## Input data
══════
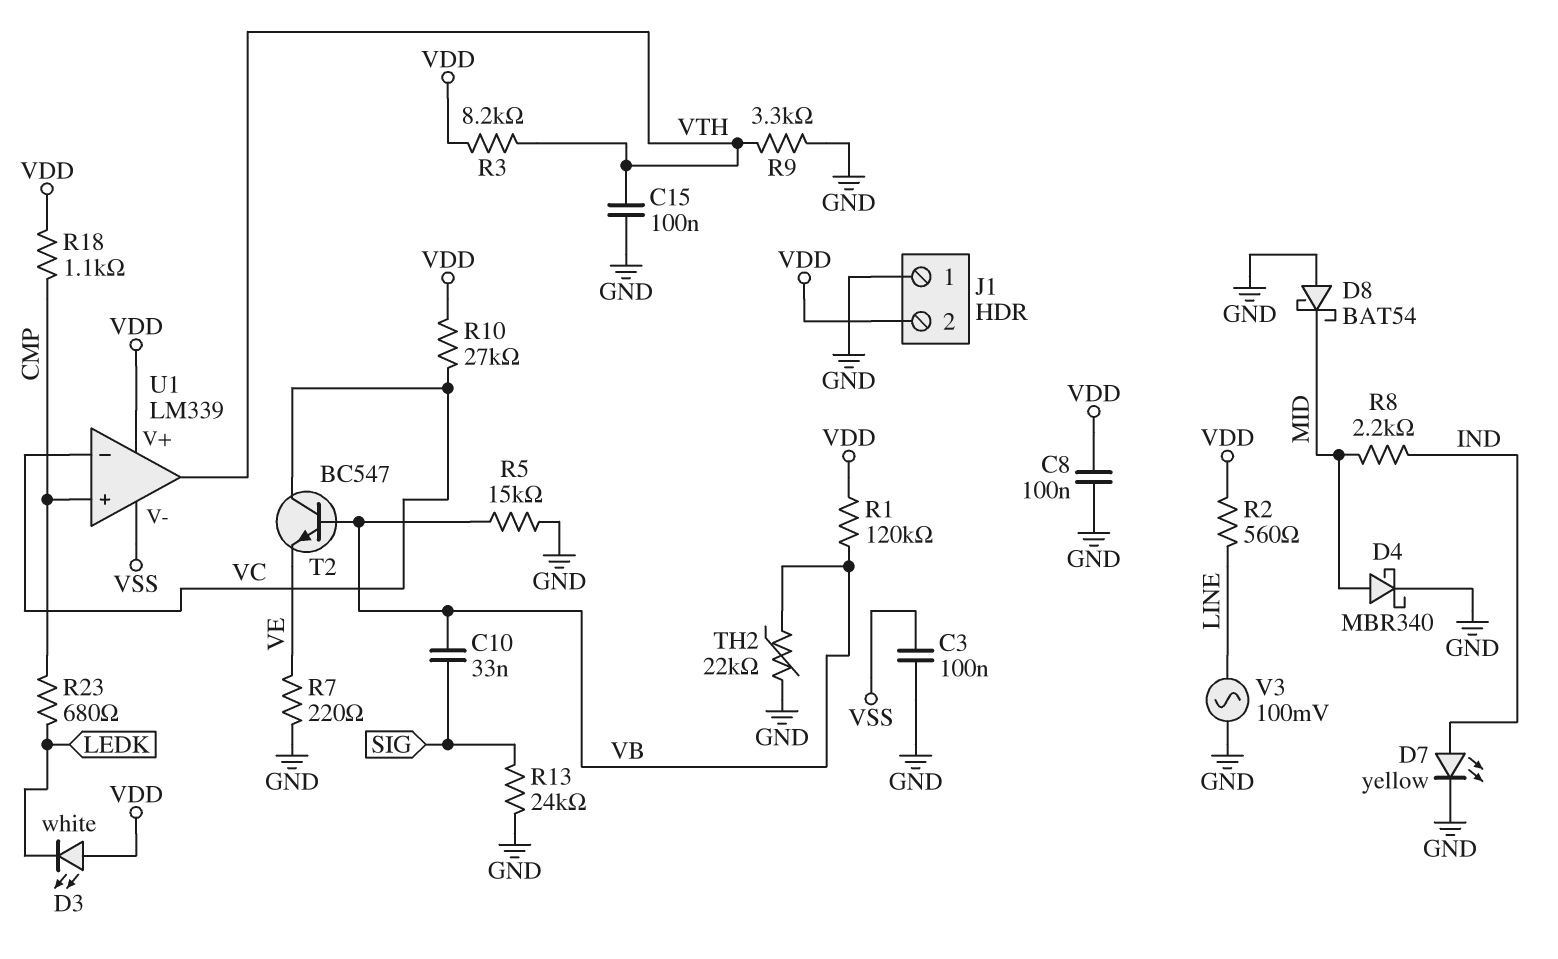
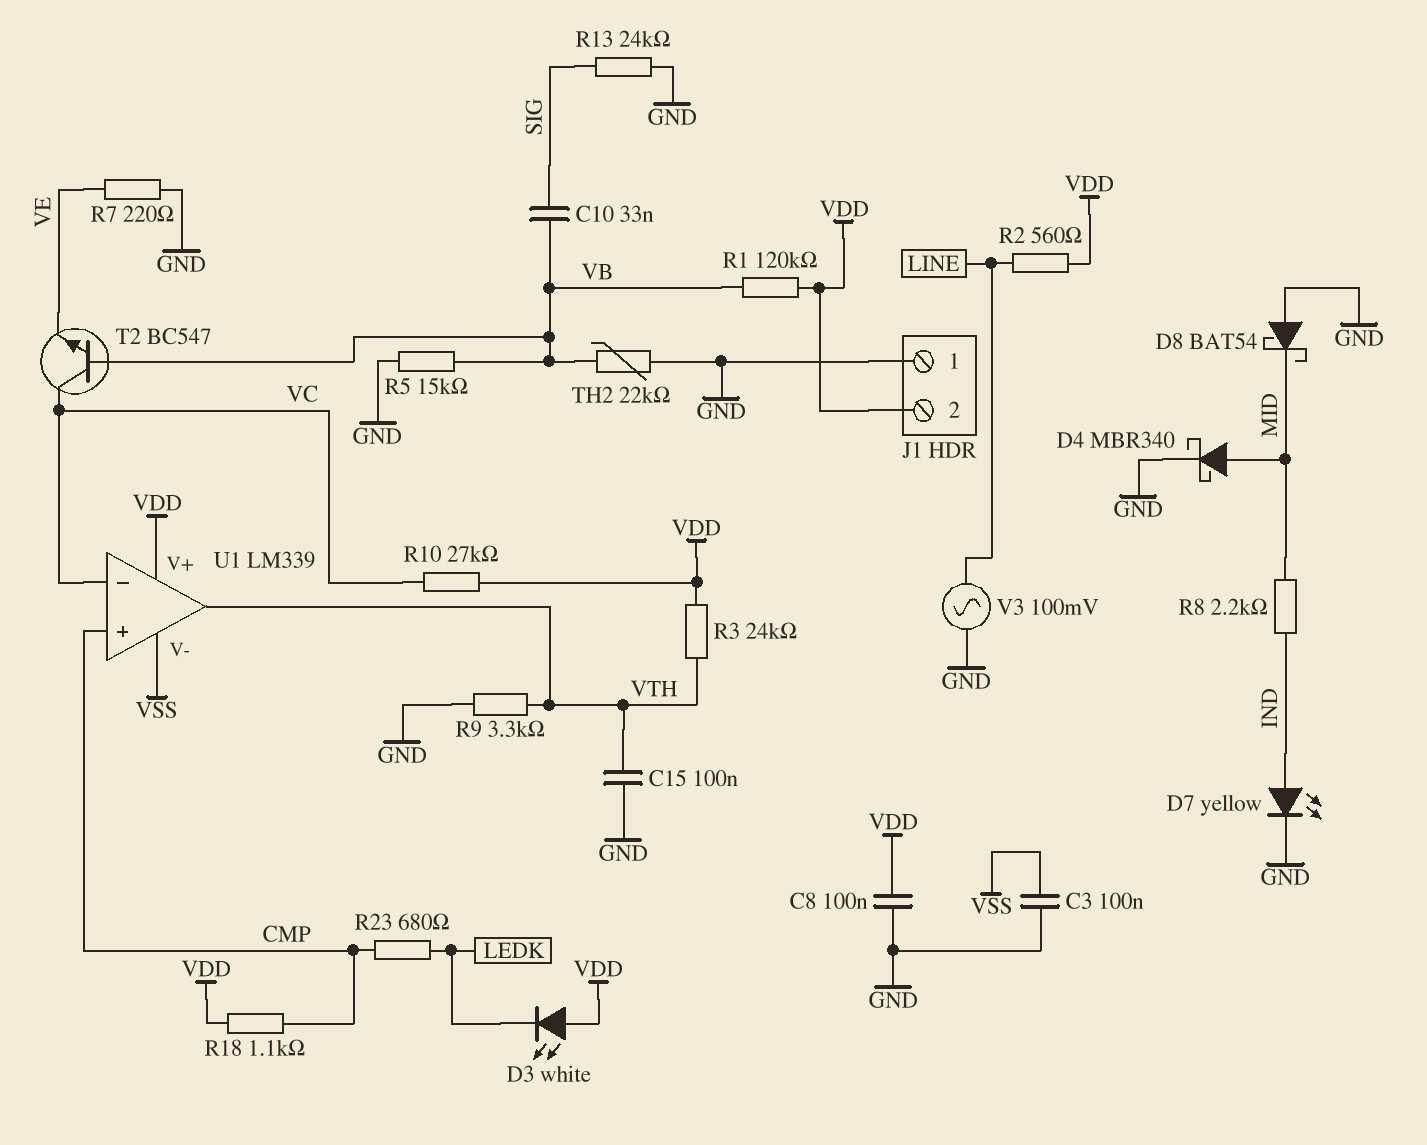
R3: 8.2k (VDD, VTH) -> 24k (VDD, VTH)

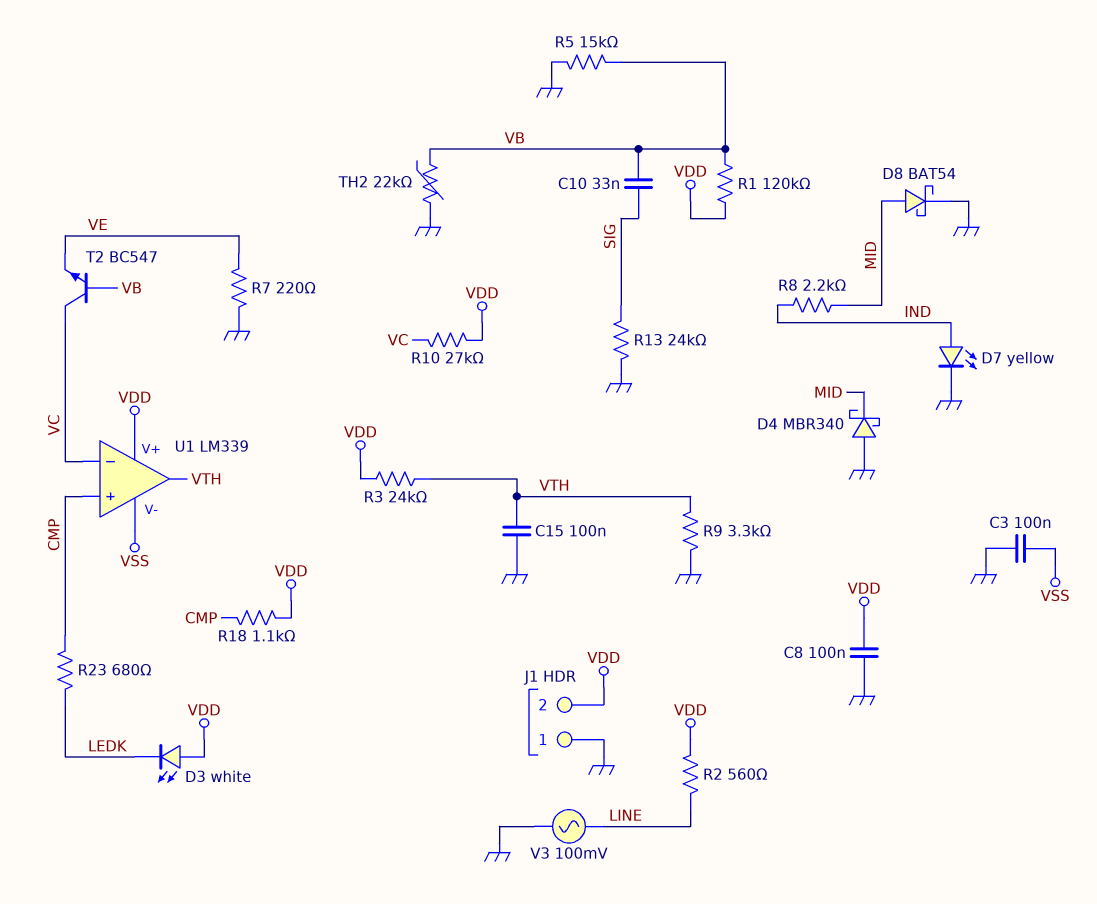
D4: schottky MBR340 (A MID, K GND) -> schottky MBR340 (A GND, K MID)
D8: schottky BAT54 (A GND, K MID) -> schottky BAT54 (A MID, K GND)

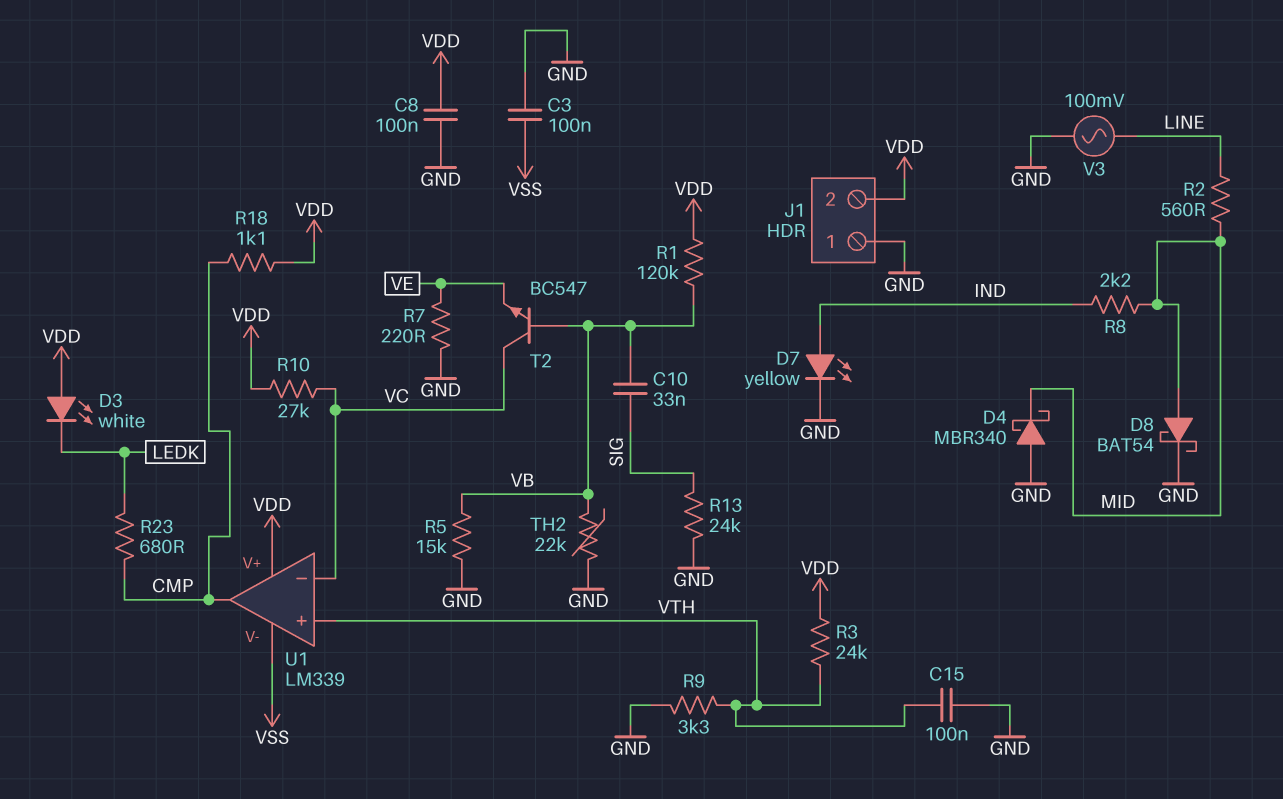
R2: 560 (LINE, VDD) -> 560 (LINE, MID)
U1 pin in+: CMP -> VTH
U1 pin out: VTH -> CMP

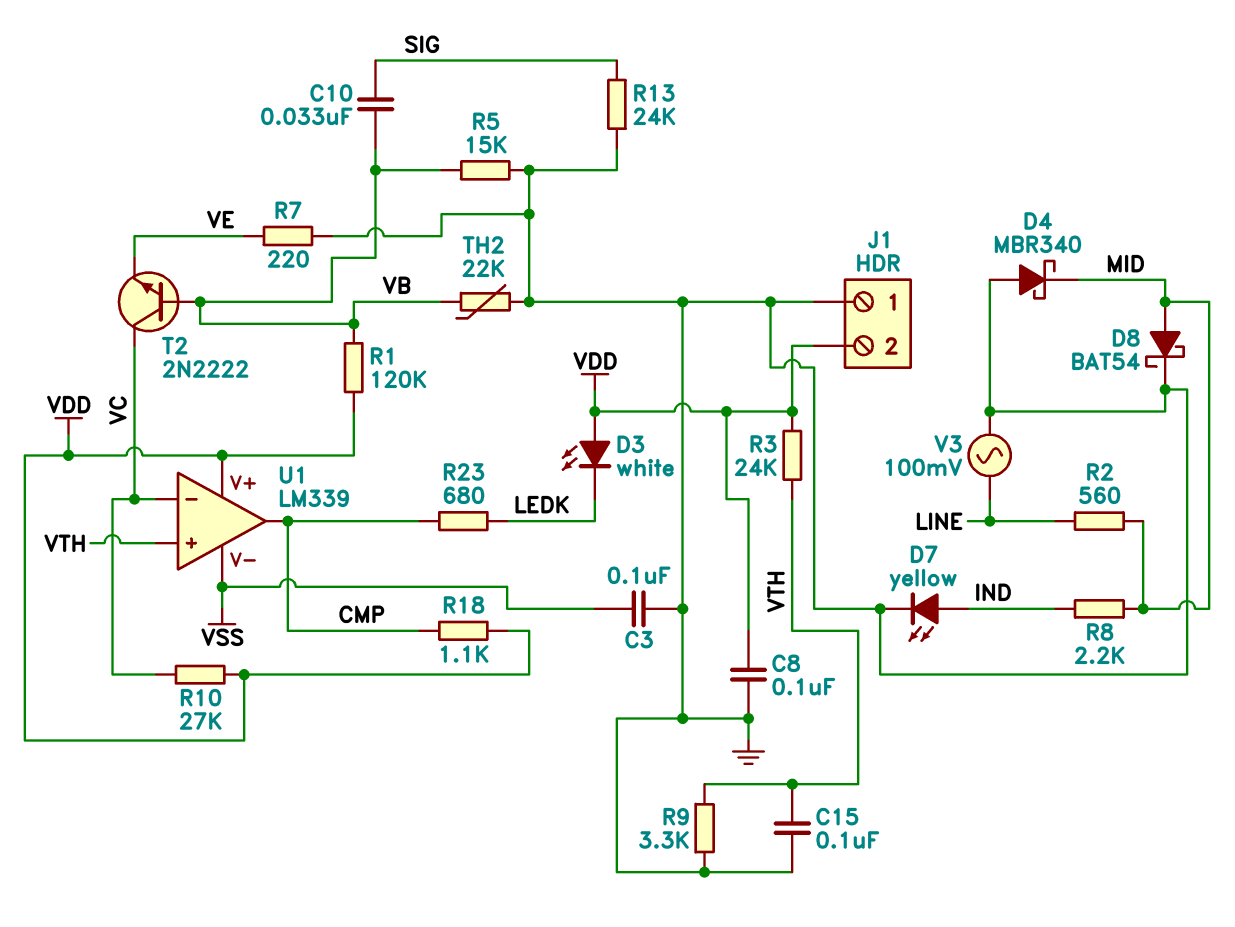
T2: NPN BC547 (B VB, C VC, E VE) -> NPN 2N2222 (B VB, C VC, E VE)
══════
## What is expected
Reproduce only the lines running from the beginning of the entries above to the line holding "U1 pin out: VTH -> CMP", inclusive. Pictures stay out of the copy.

## Written answer
R3: 8.2k (VDD, VTH) -> 24k (VDD, VTH)

D4: schottky MBR340 (A MID, K GND) -> schottky MBR340 (A GND, K MID)
D8: schottky BAT54 (A GND, K MID) -> schottky BAT54 (A MID, K GND)

R2: 560 (LINE, VDD) -> 560 (LINE, MID)
U1 pin in+: CMP -> VTH
U1 pin out: VTH -> CMP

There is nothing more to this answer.